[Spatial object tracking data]
◇ ◇ ◇ ◇ ◇ ◇ ◇

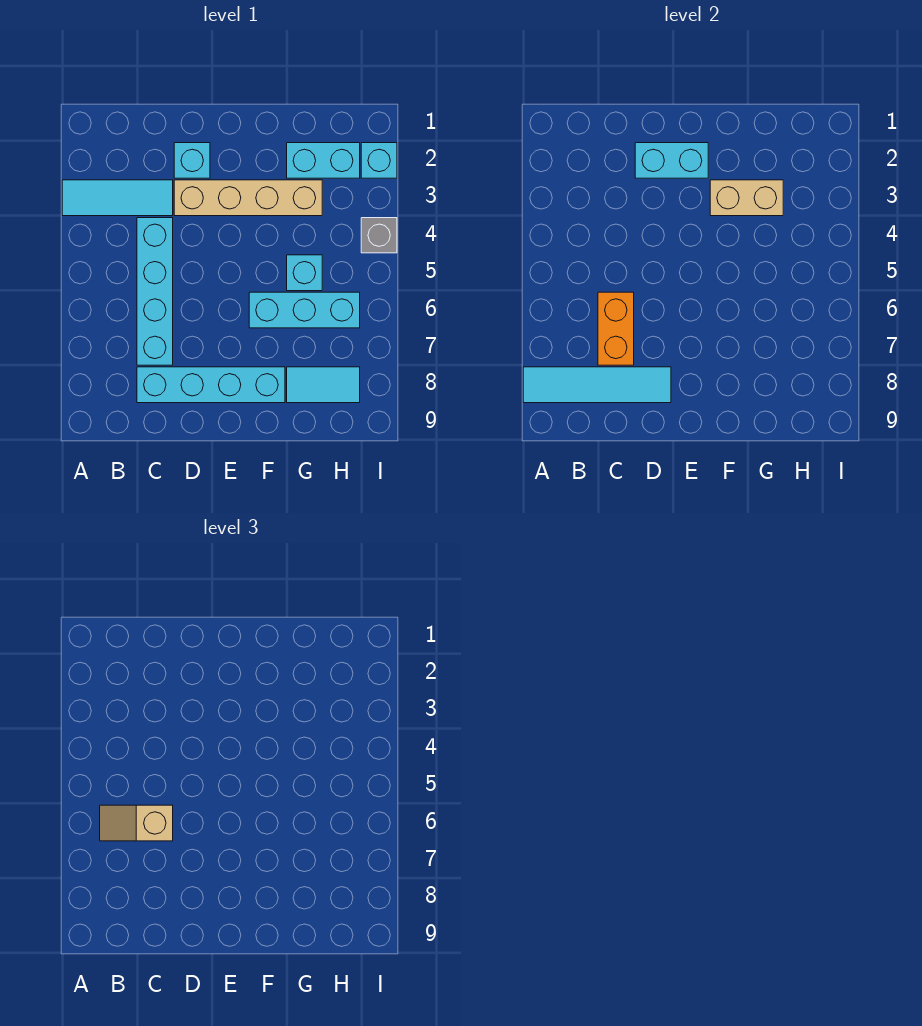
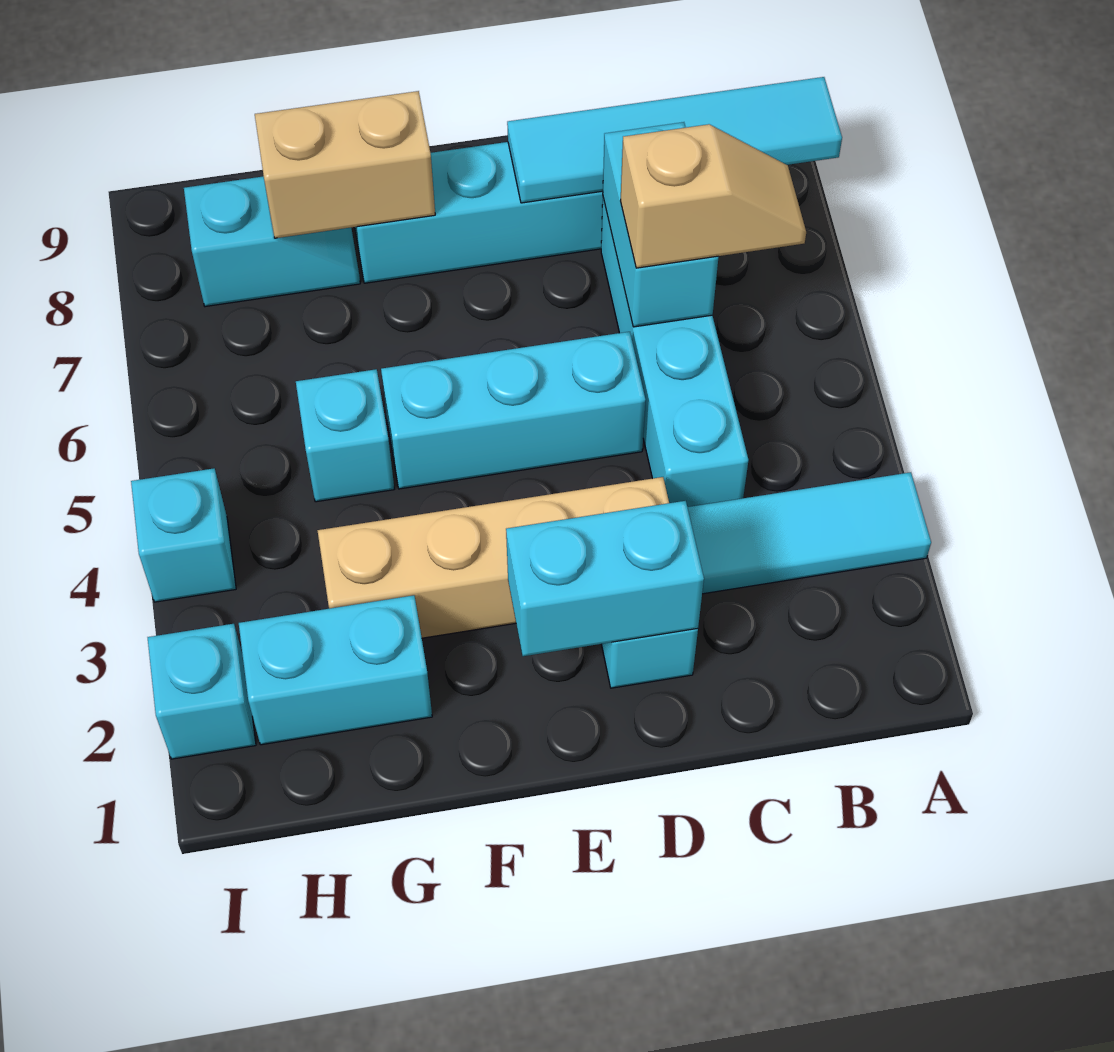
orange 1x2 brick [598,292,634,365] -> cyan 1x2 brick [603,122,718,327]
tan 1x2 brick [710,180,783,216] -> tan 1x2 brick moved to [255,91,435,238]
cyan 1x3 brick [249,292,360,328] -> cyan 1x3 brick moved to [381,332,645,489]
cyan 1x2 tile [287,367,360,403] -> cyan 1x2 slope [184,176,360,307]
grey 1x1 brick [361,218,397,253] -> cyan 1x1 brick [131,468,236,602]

◇ ◇ ◇ ◇ ◇ ◇ ◇

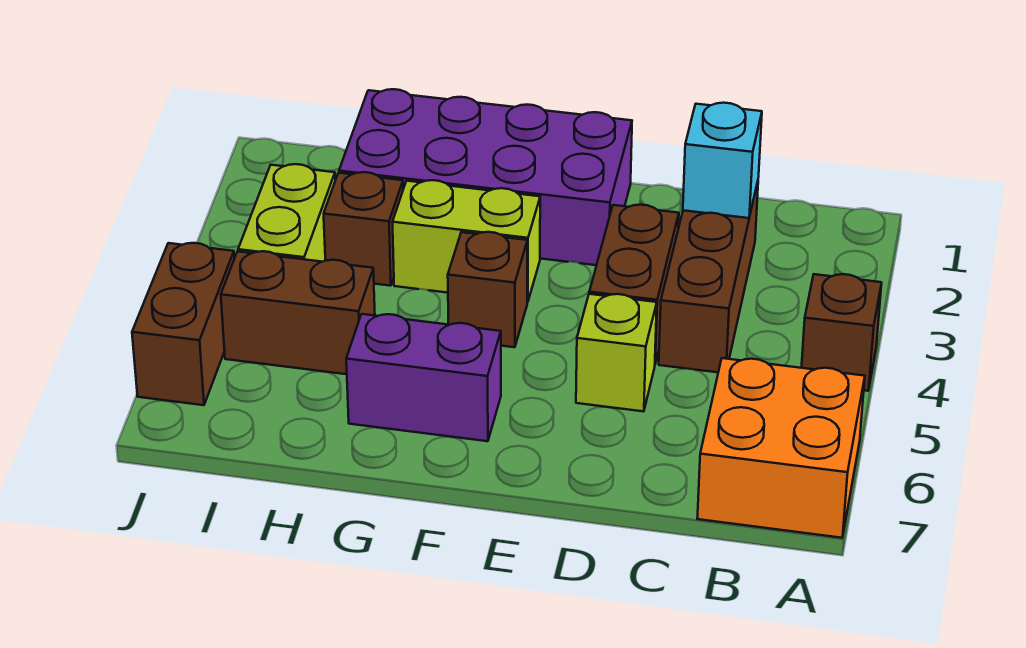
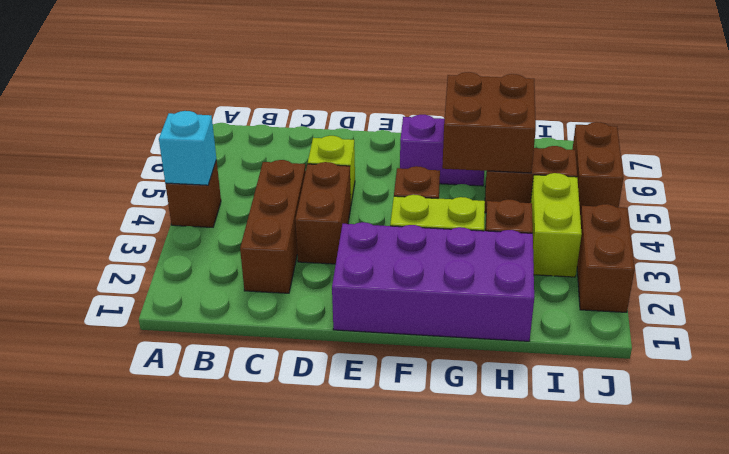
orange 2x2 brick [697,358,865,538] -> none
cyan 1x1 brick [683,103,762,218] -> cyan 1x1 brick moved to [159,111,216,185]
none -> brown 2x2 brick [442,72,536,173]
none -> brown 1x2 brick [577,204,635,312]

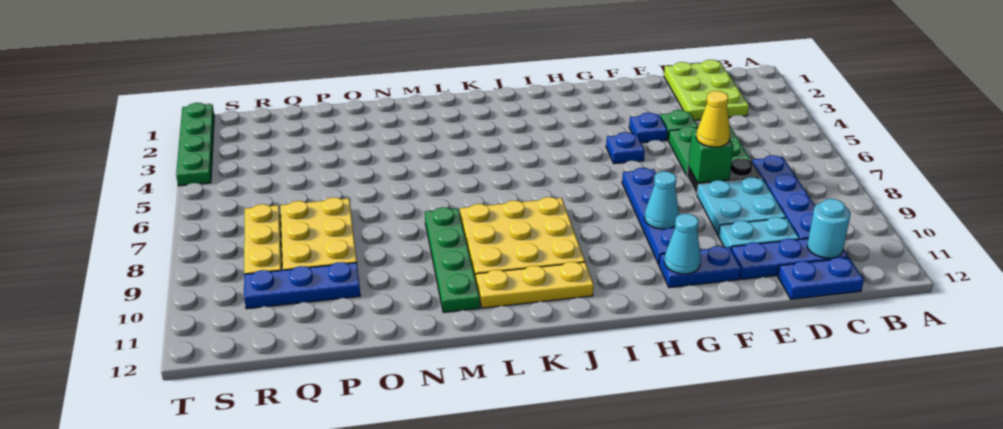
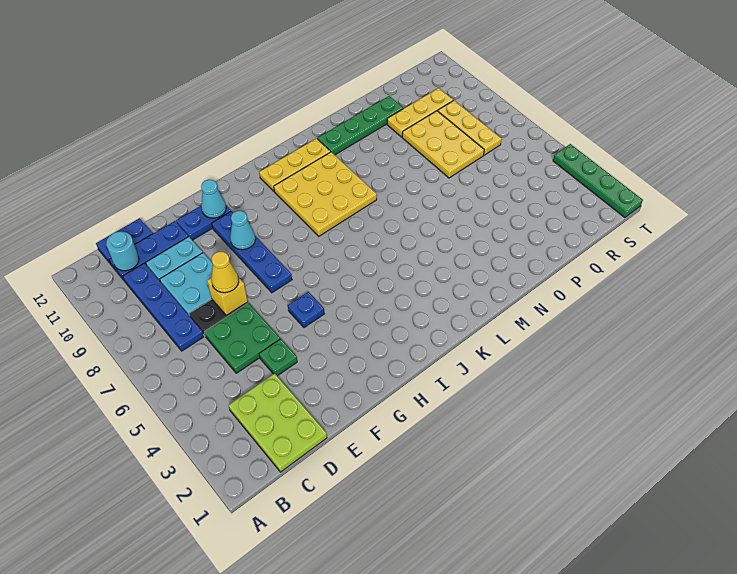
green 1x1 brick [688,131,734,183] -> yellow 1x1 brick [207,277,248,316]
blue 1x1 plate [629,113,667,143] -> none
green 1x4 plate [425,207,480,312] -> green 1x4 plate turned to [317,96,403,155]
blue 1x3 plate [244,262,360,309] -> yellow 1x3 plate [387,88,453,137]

◇ ◇ ◇ ◇ ◇ ◇ ◇

| DESCRIPTION OF THE TASK |
Extract from the records above the lines from the one containing "cyan 1x2 tile" to the one containing "grey 1x1 brick", both lines included, exactly as they appear and with nothing else.

| RESULT OF THE EXERCISE |
cyan 1x2 tile [287,367,360,403] -> cyan 1x2 slope [184,176,360,307]
grey 1x1 brick [361,218,397,253] -> cyan 1x1 brick [131,468,236,602]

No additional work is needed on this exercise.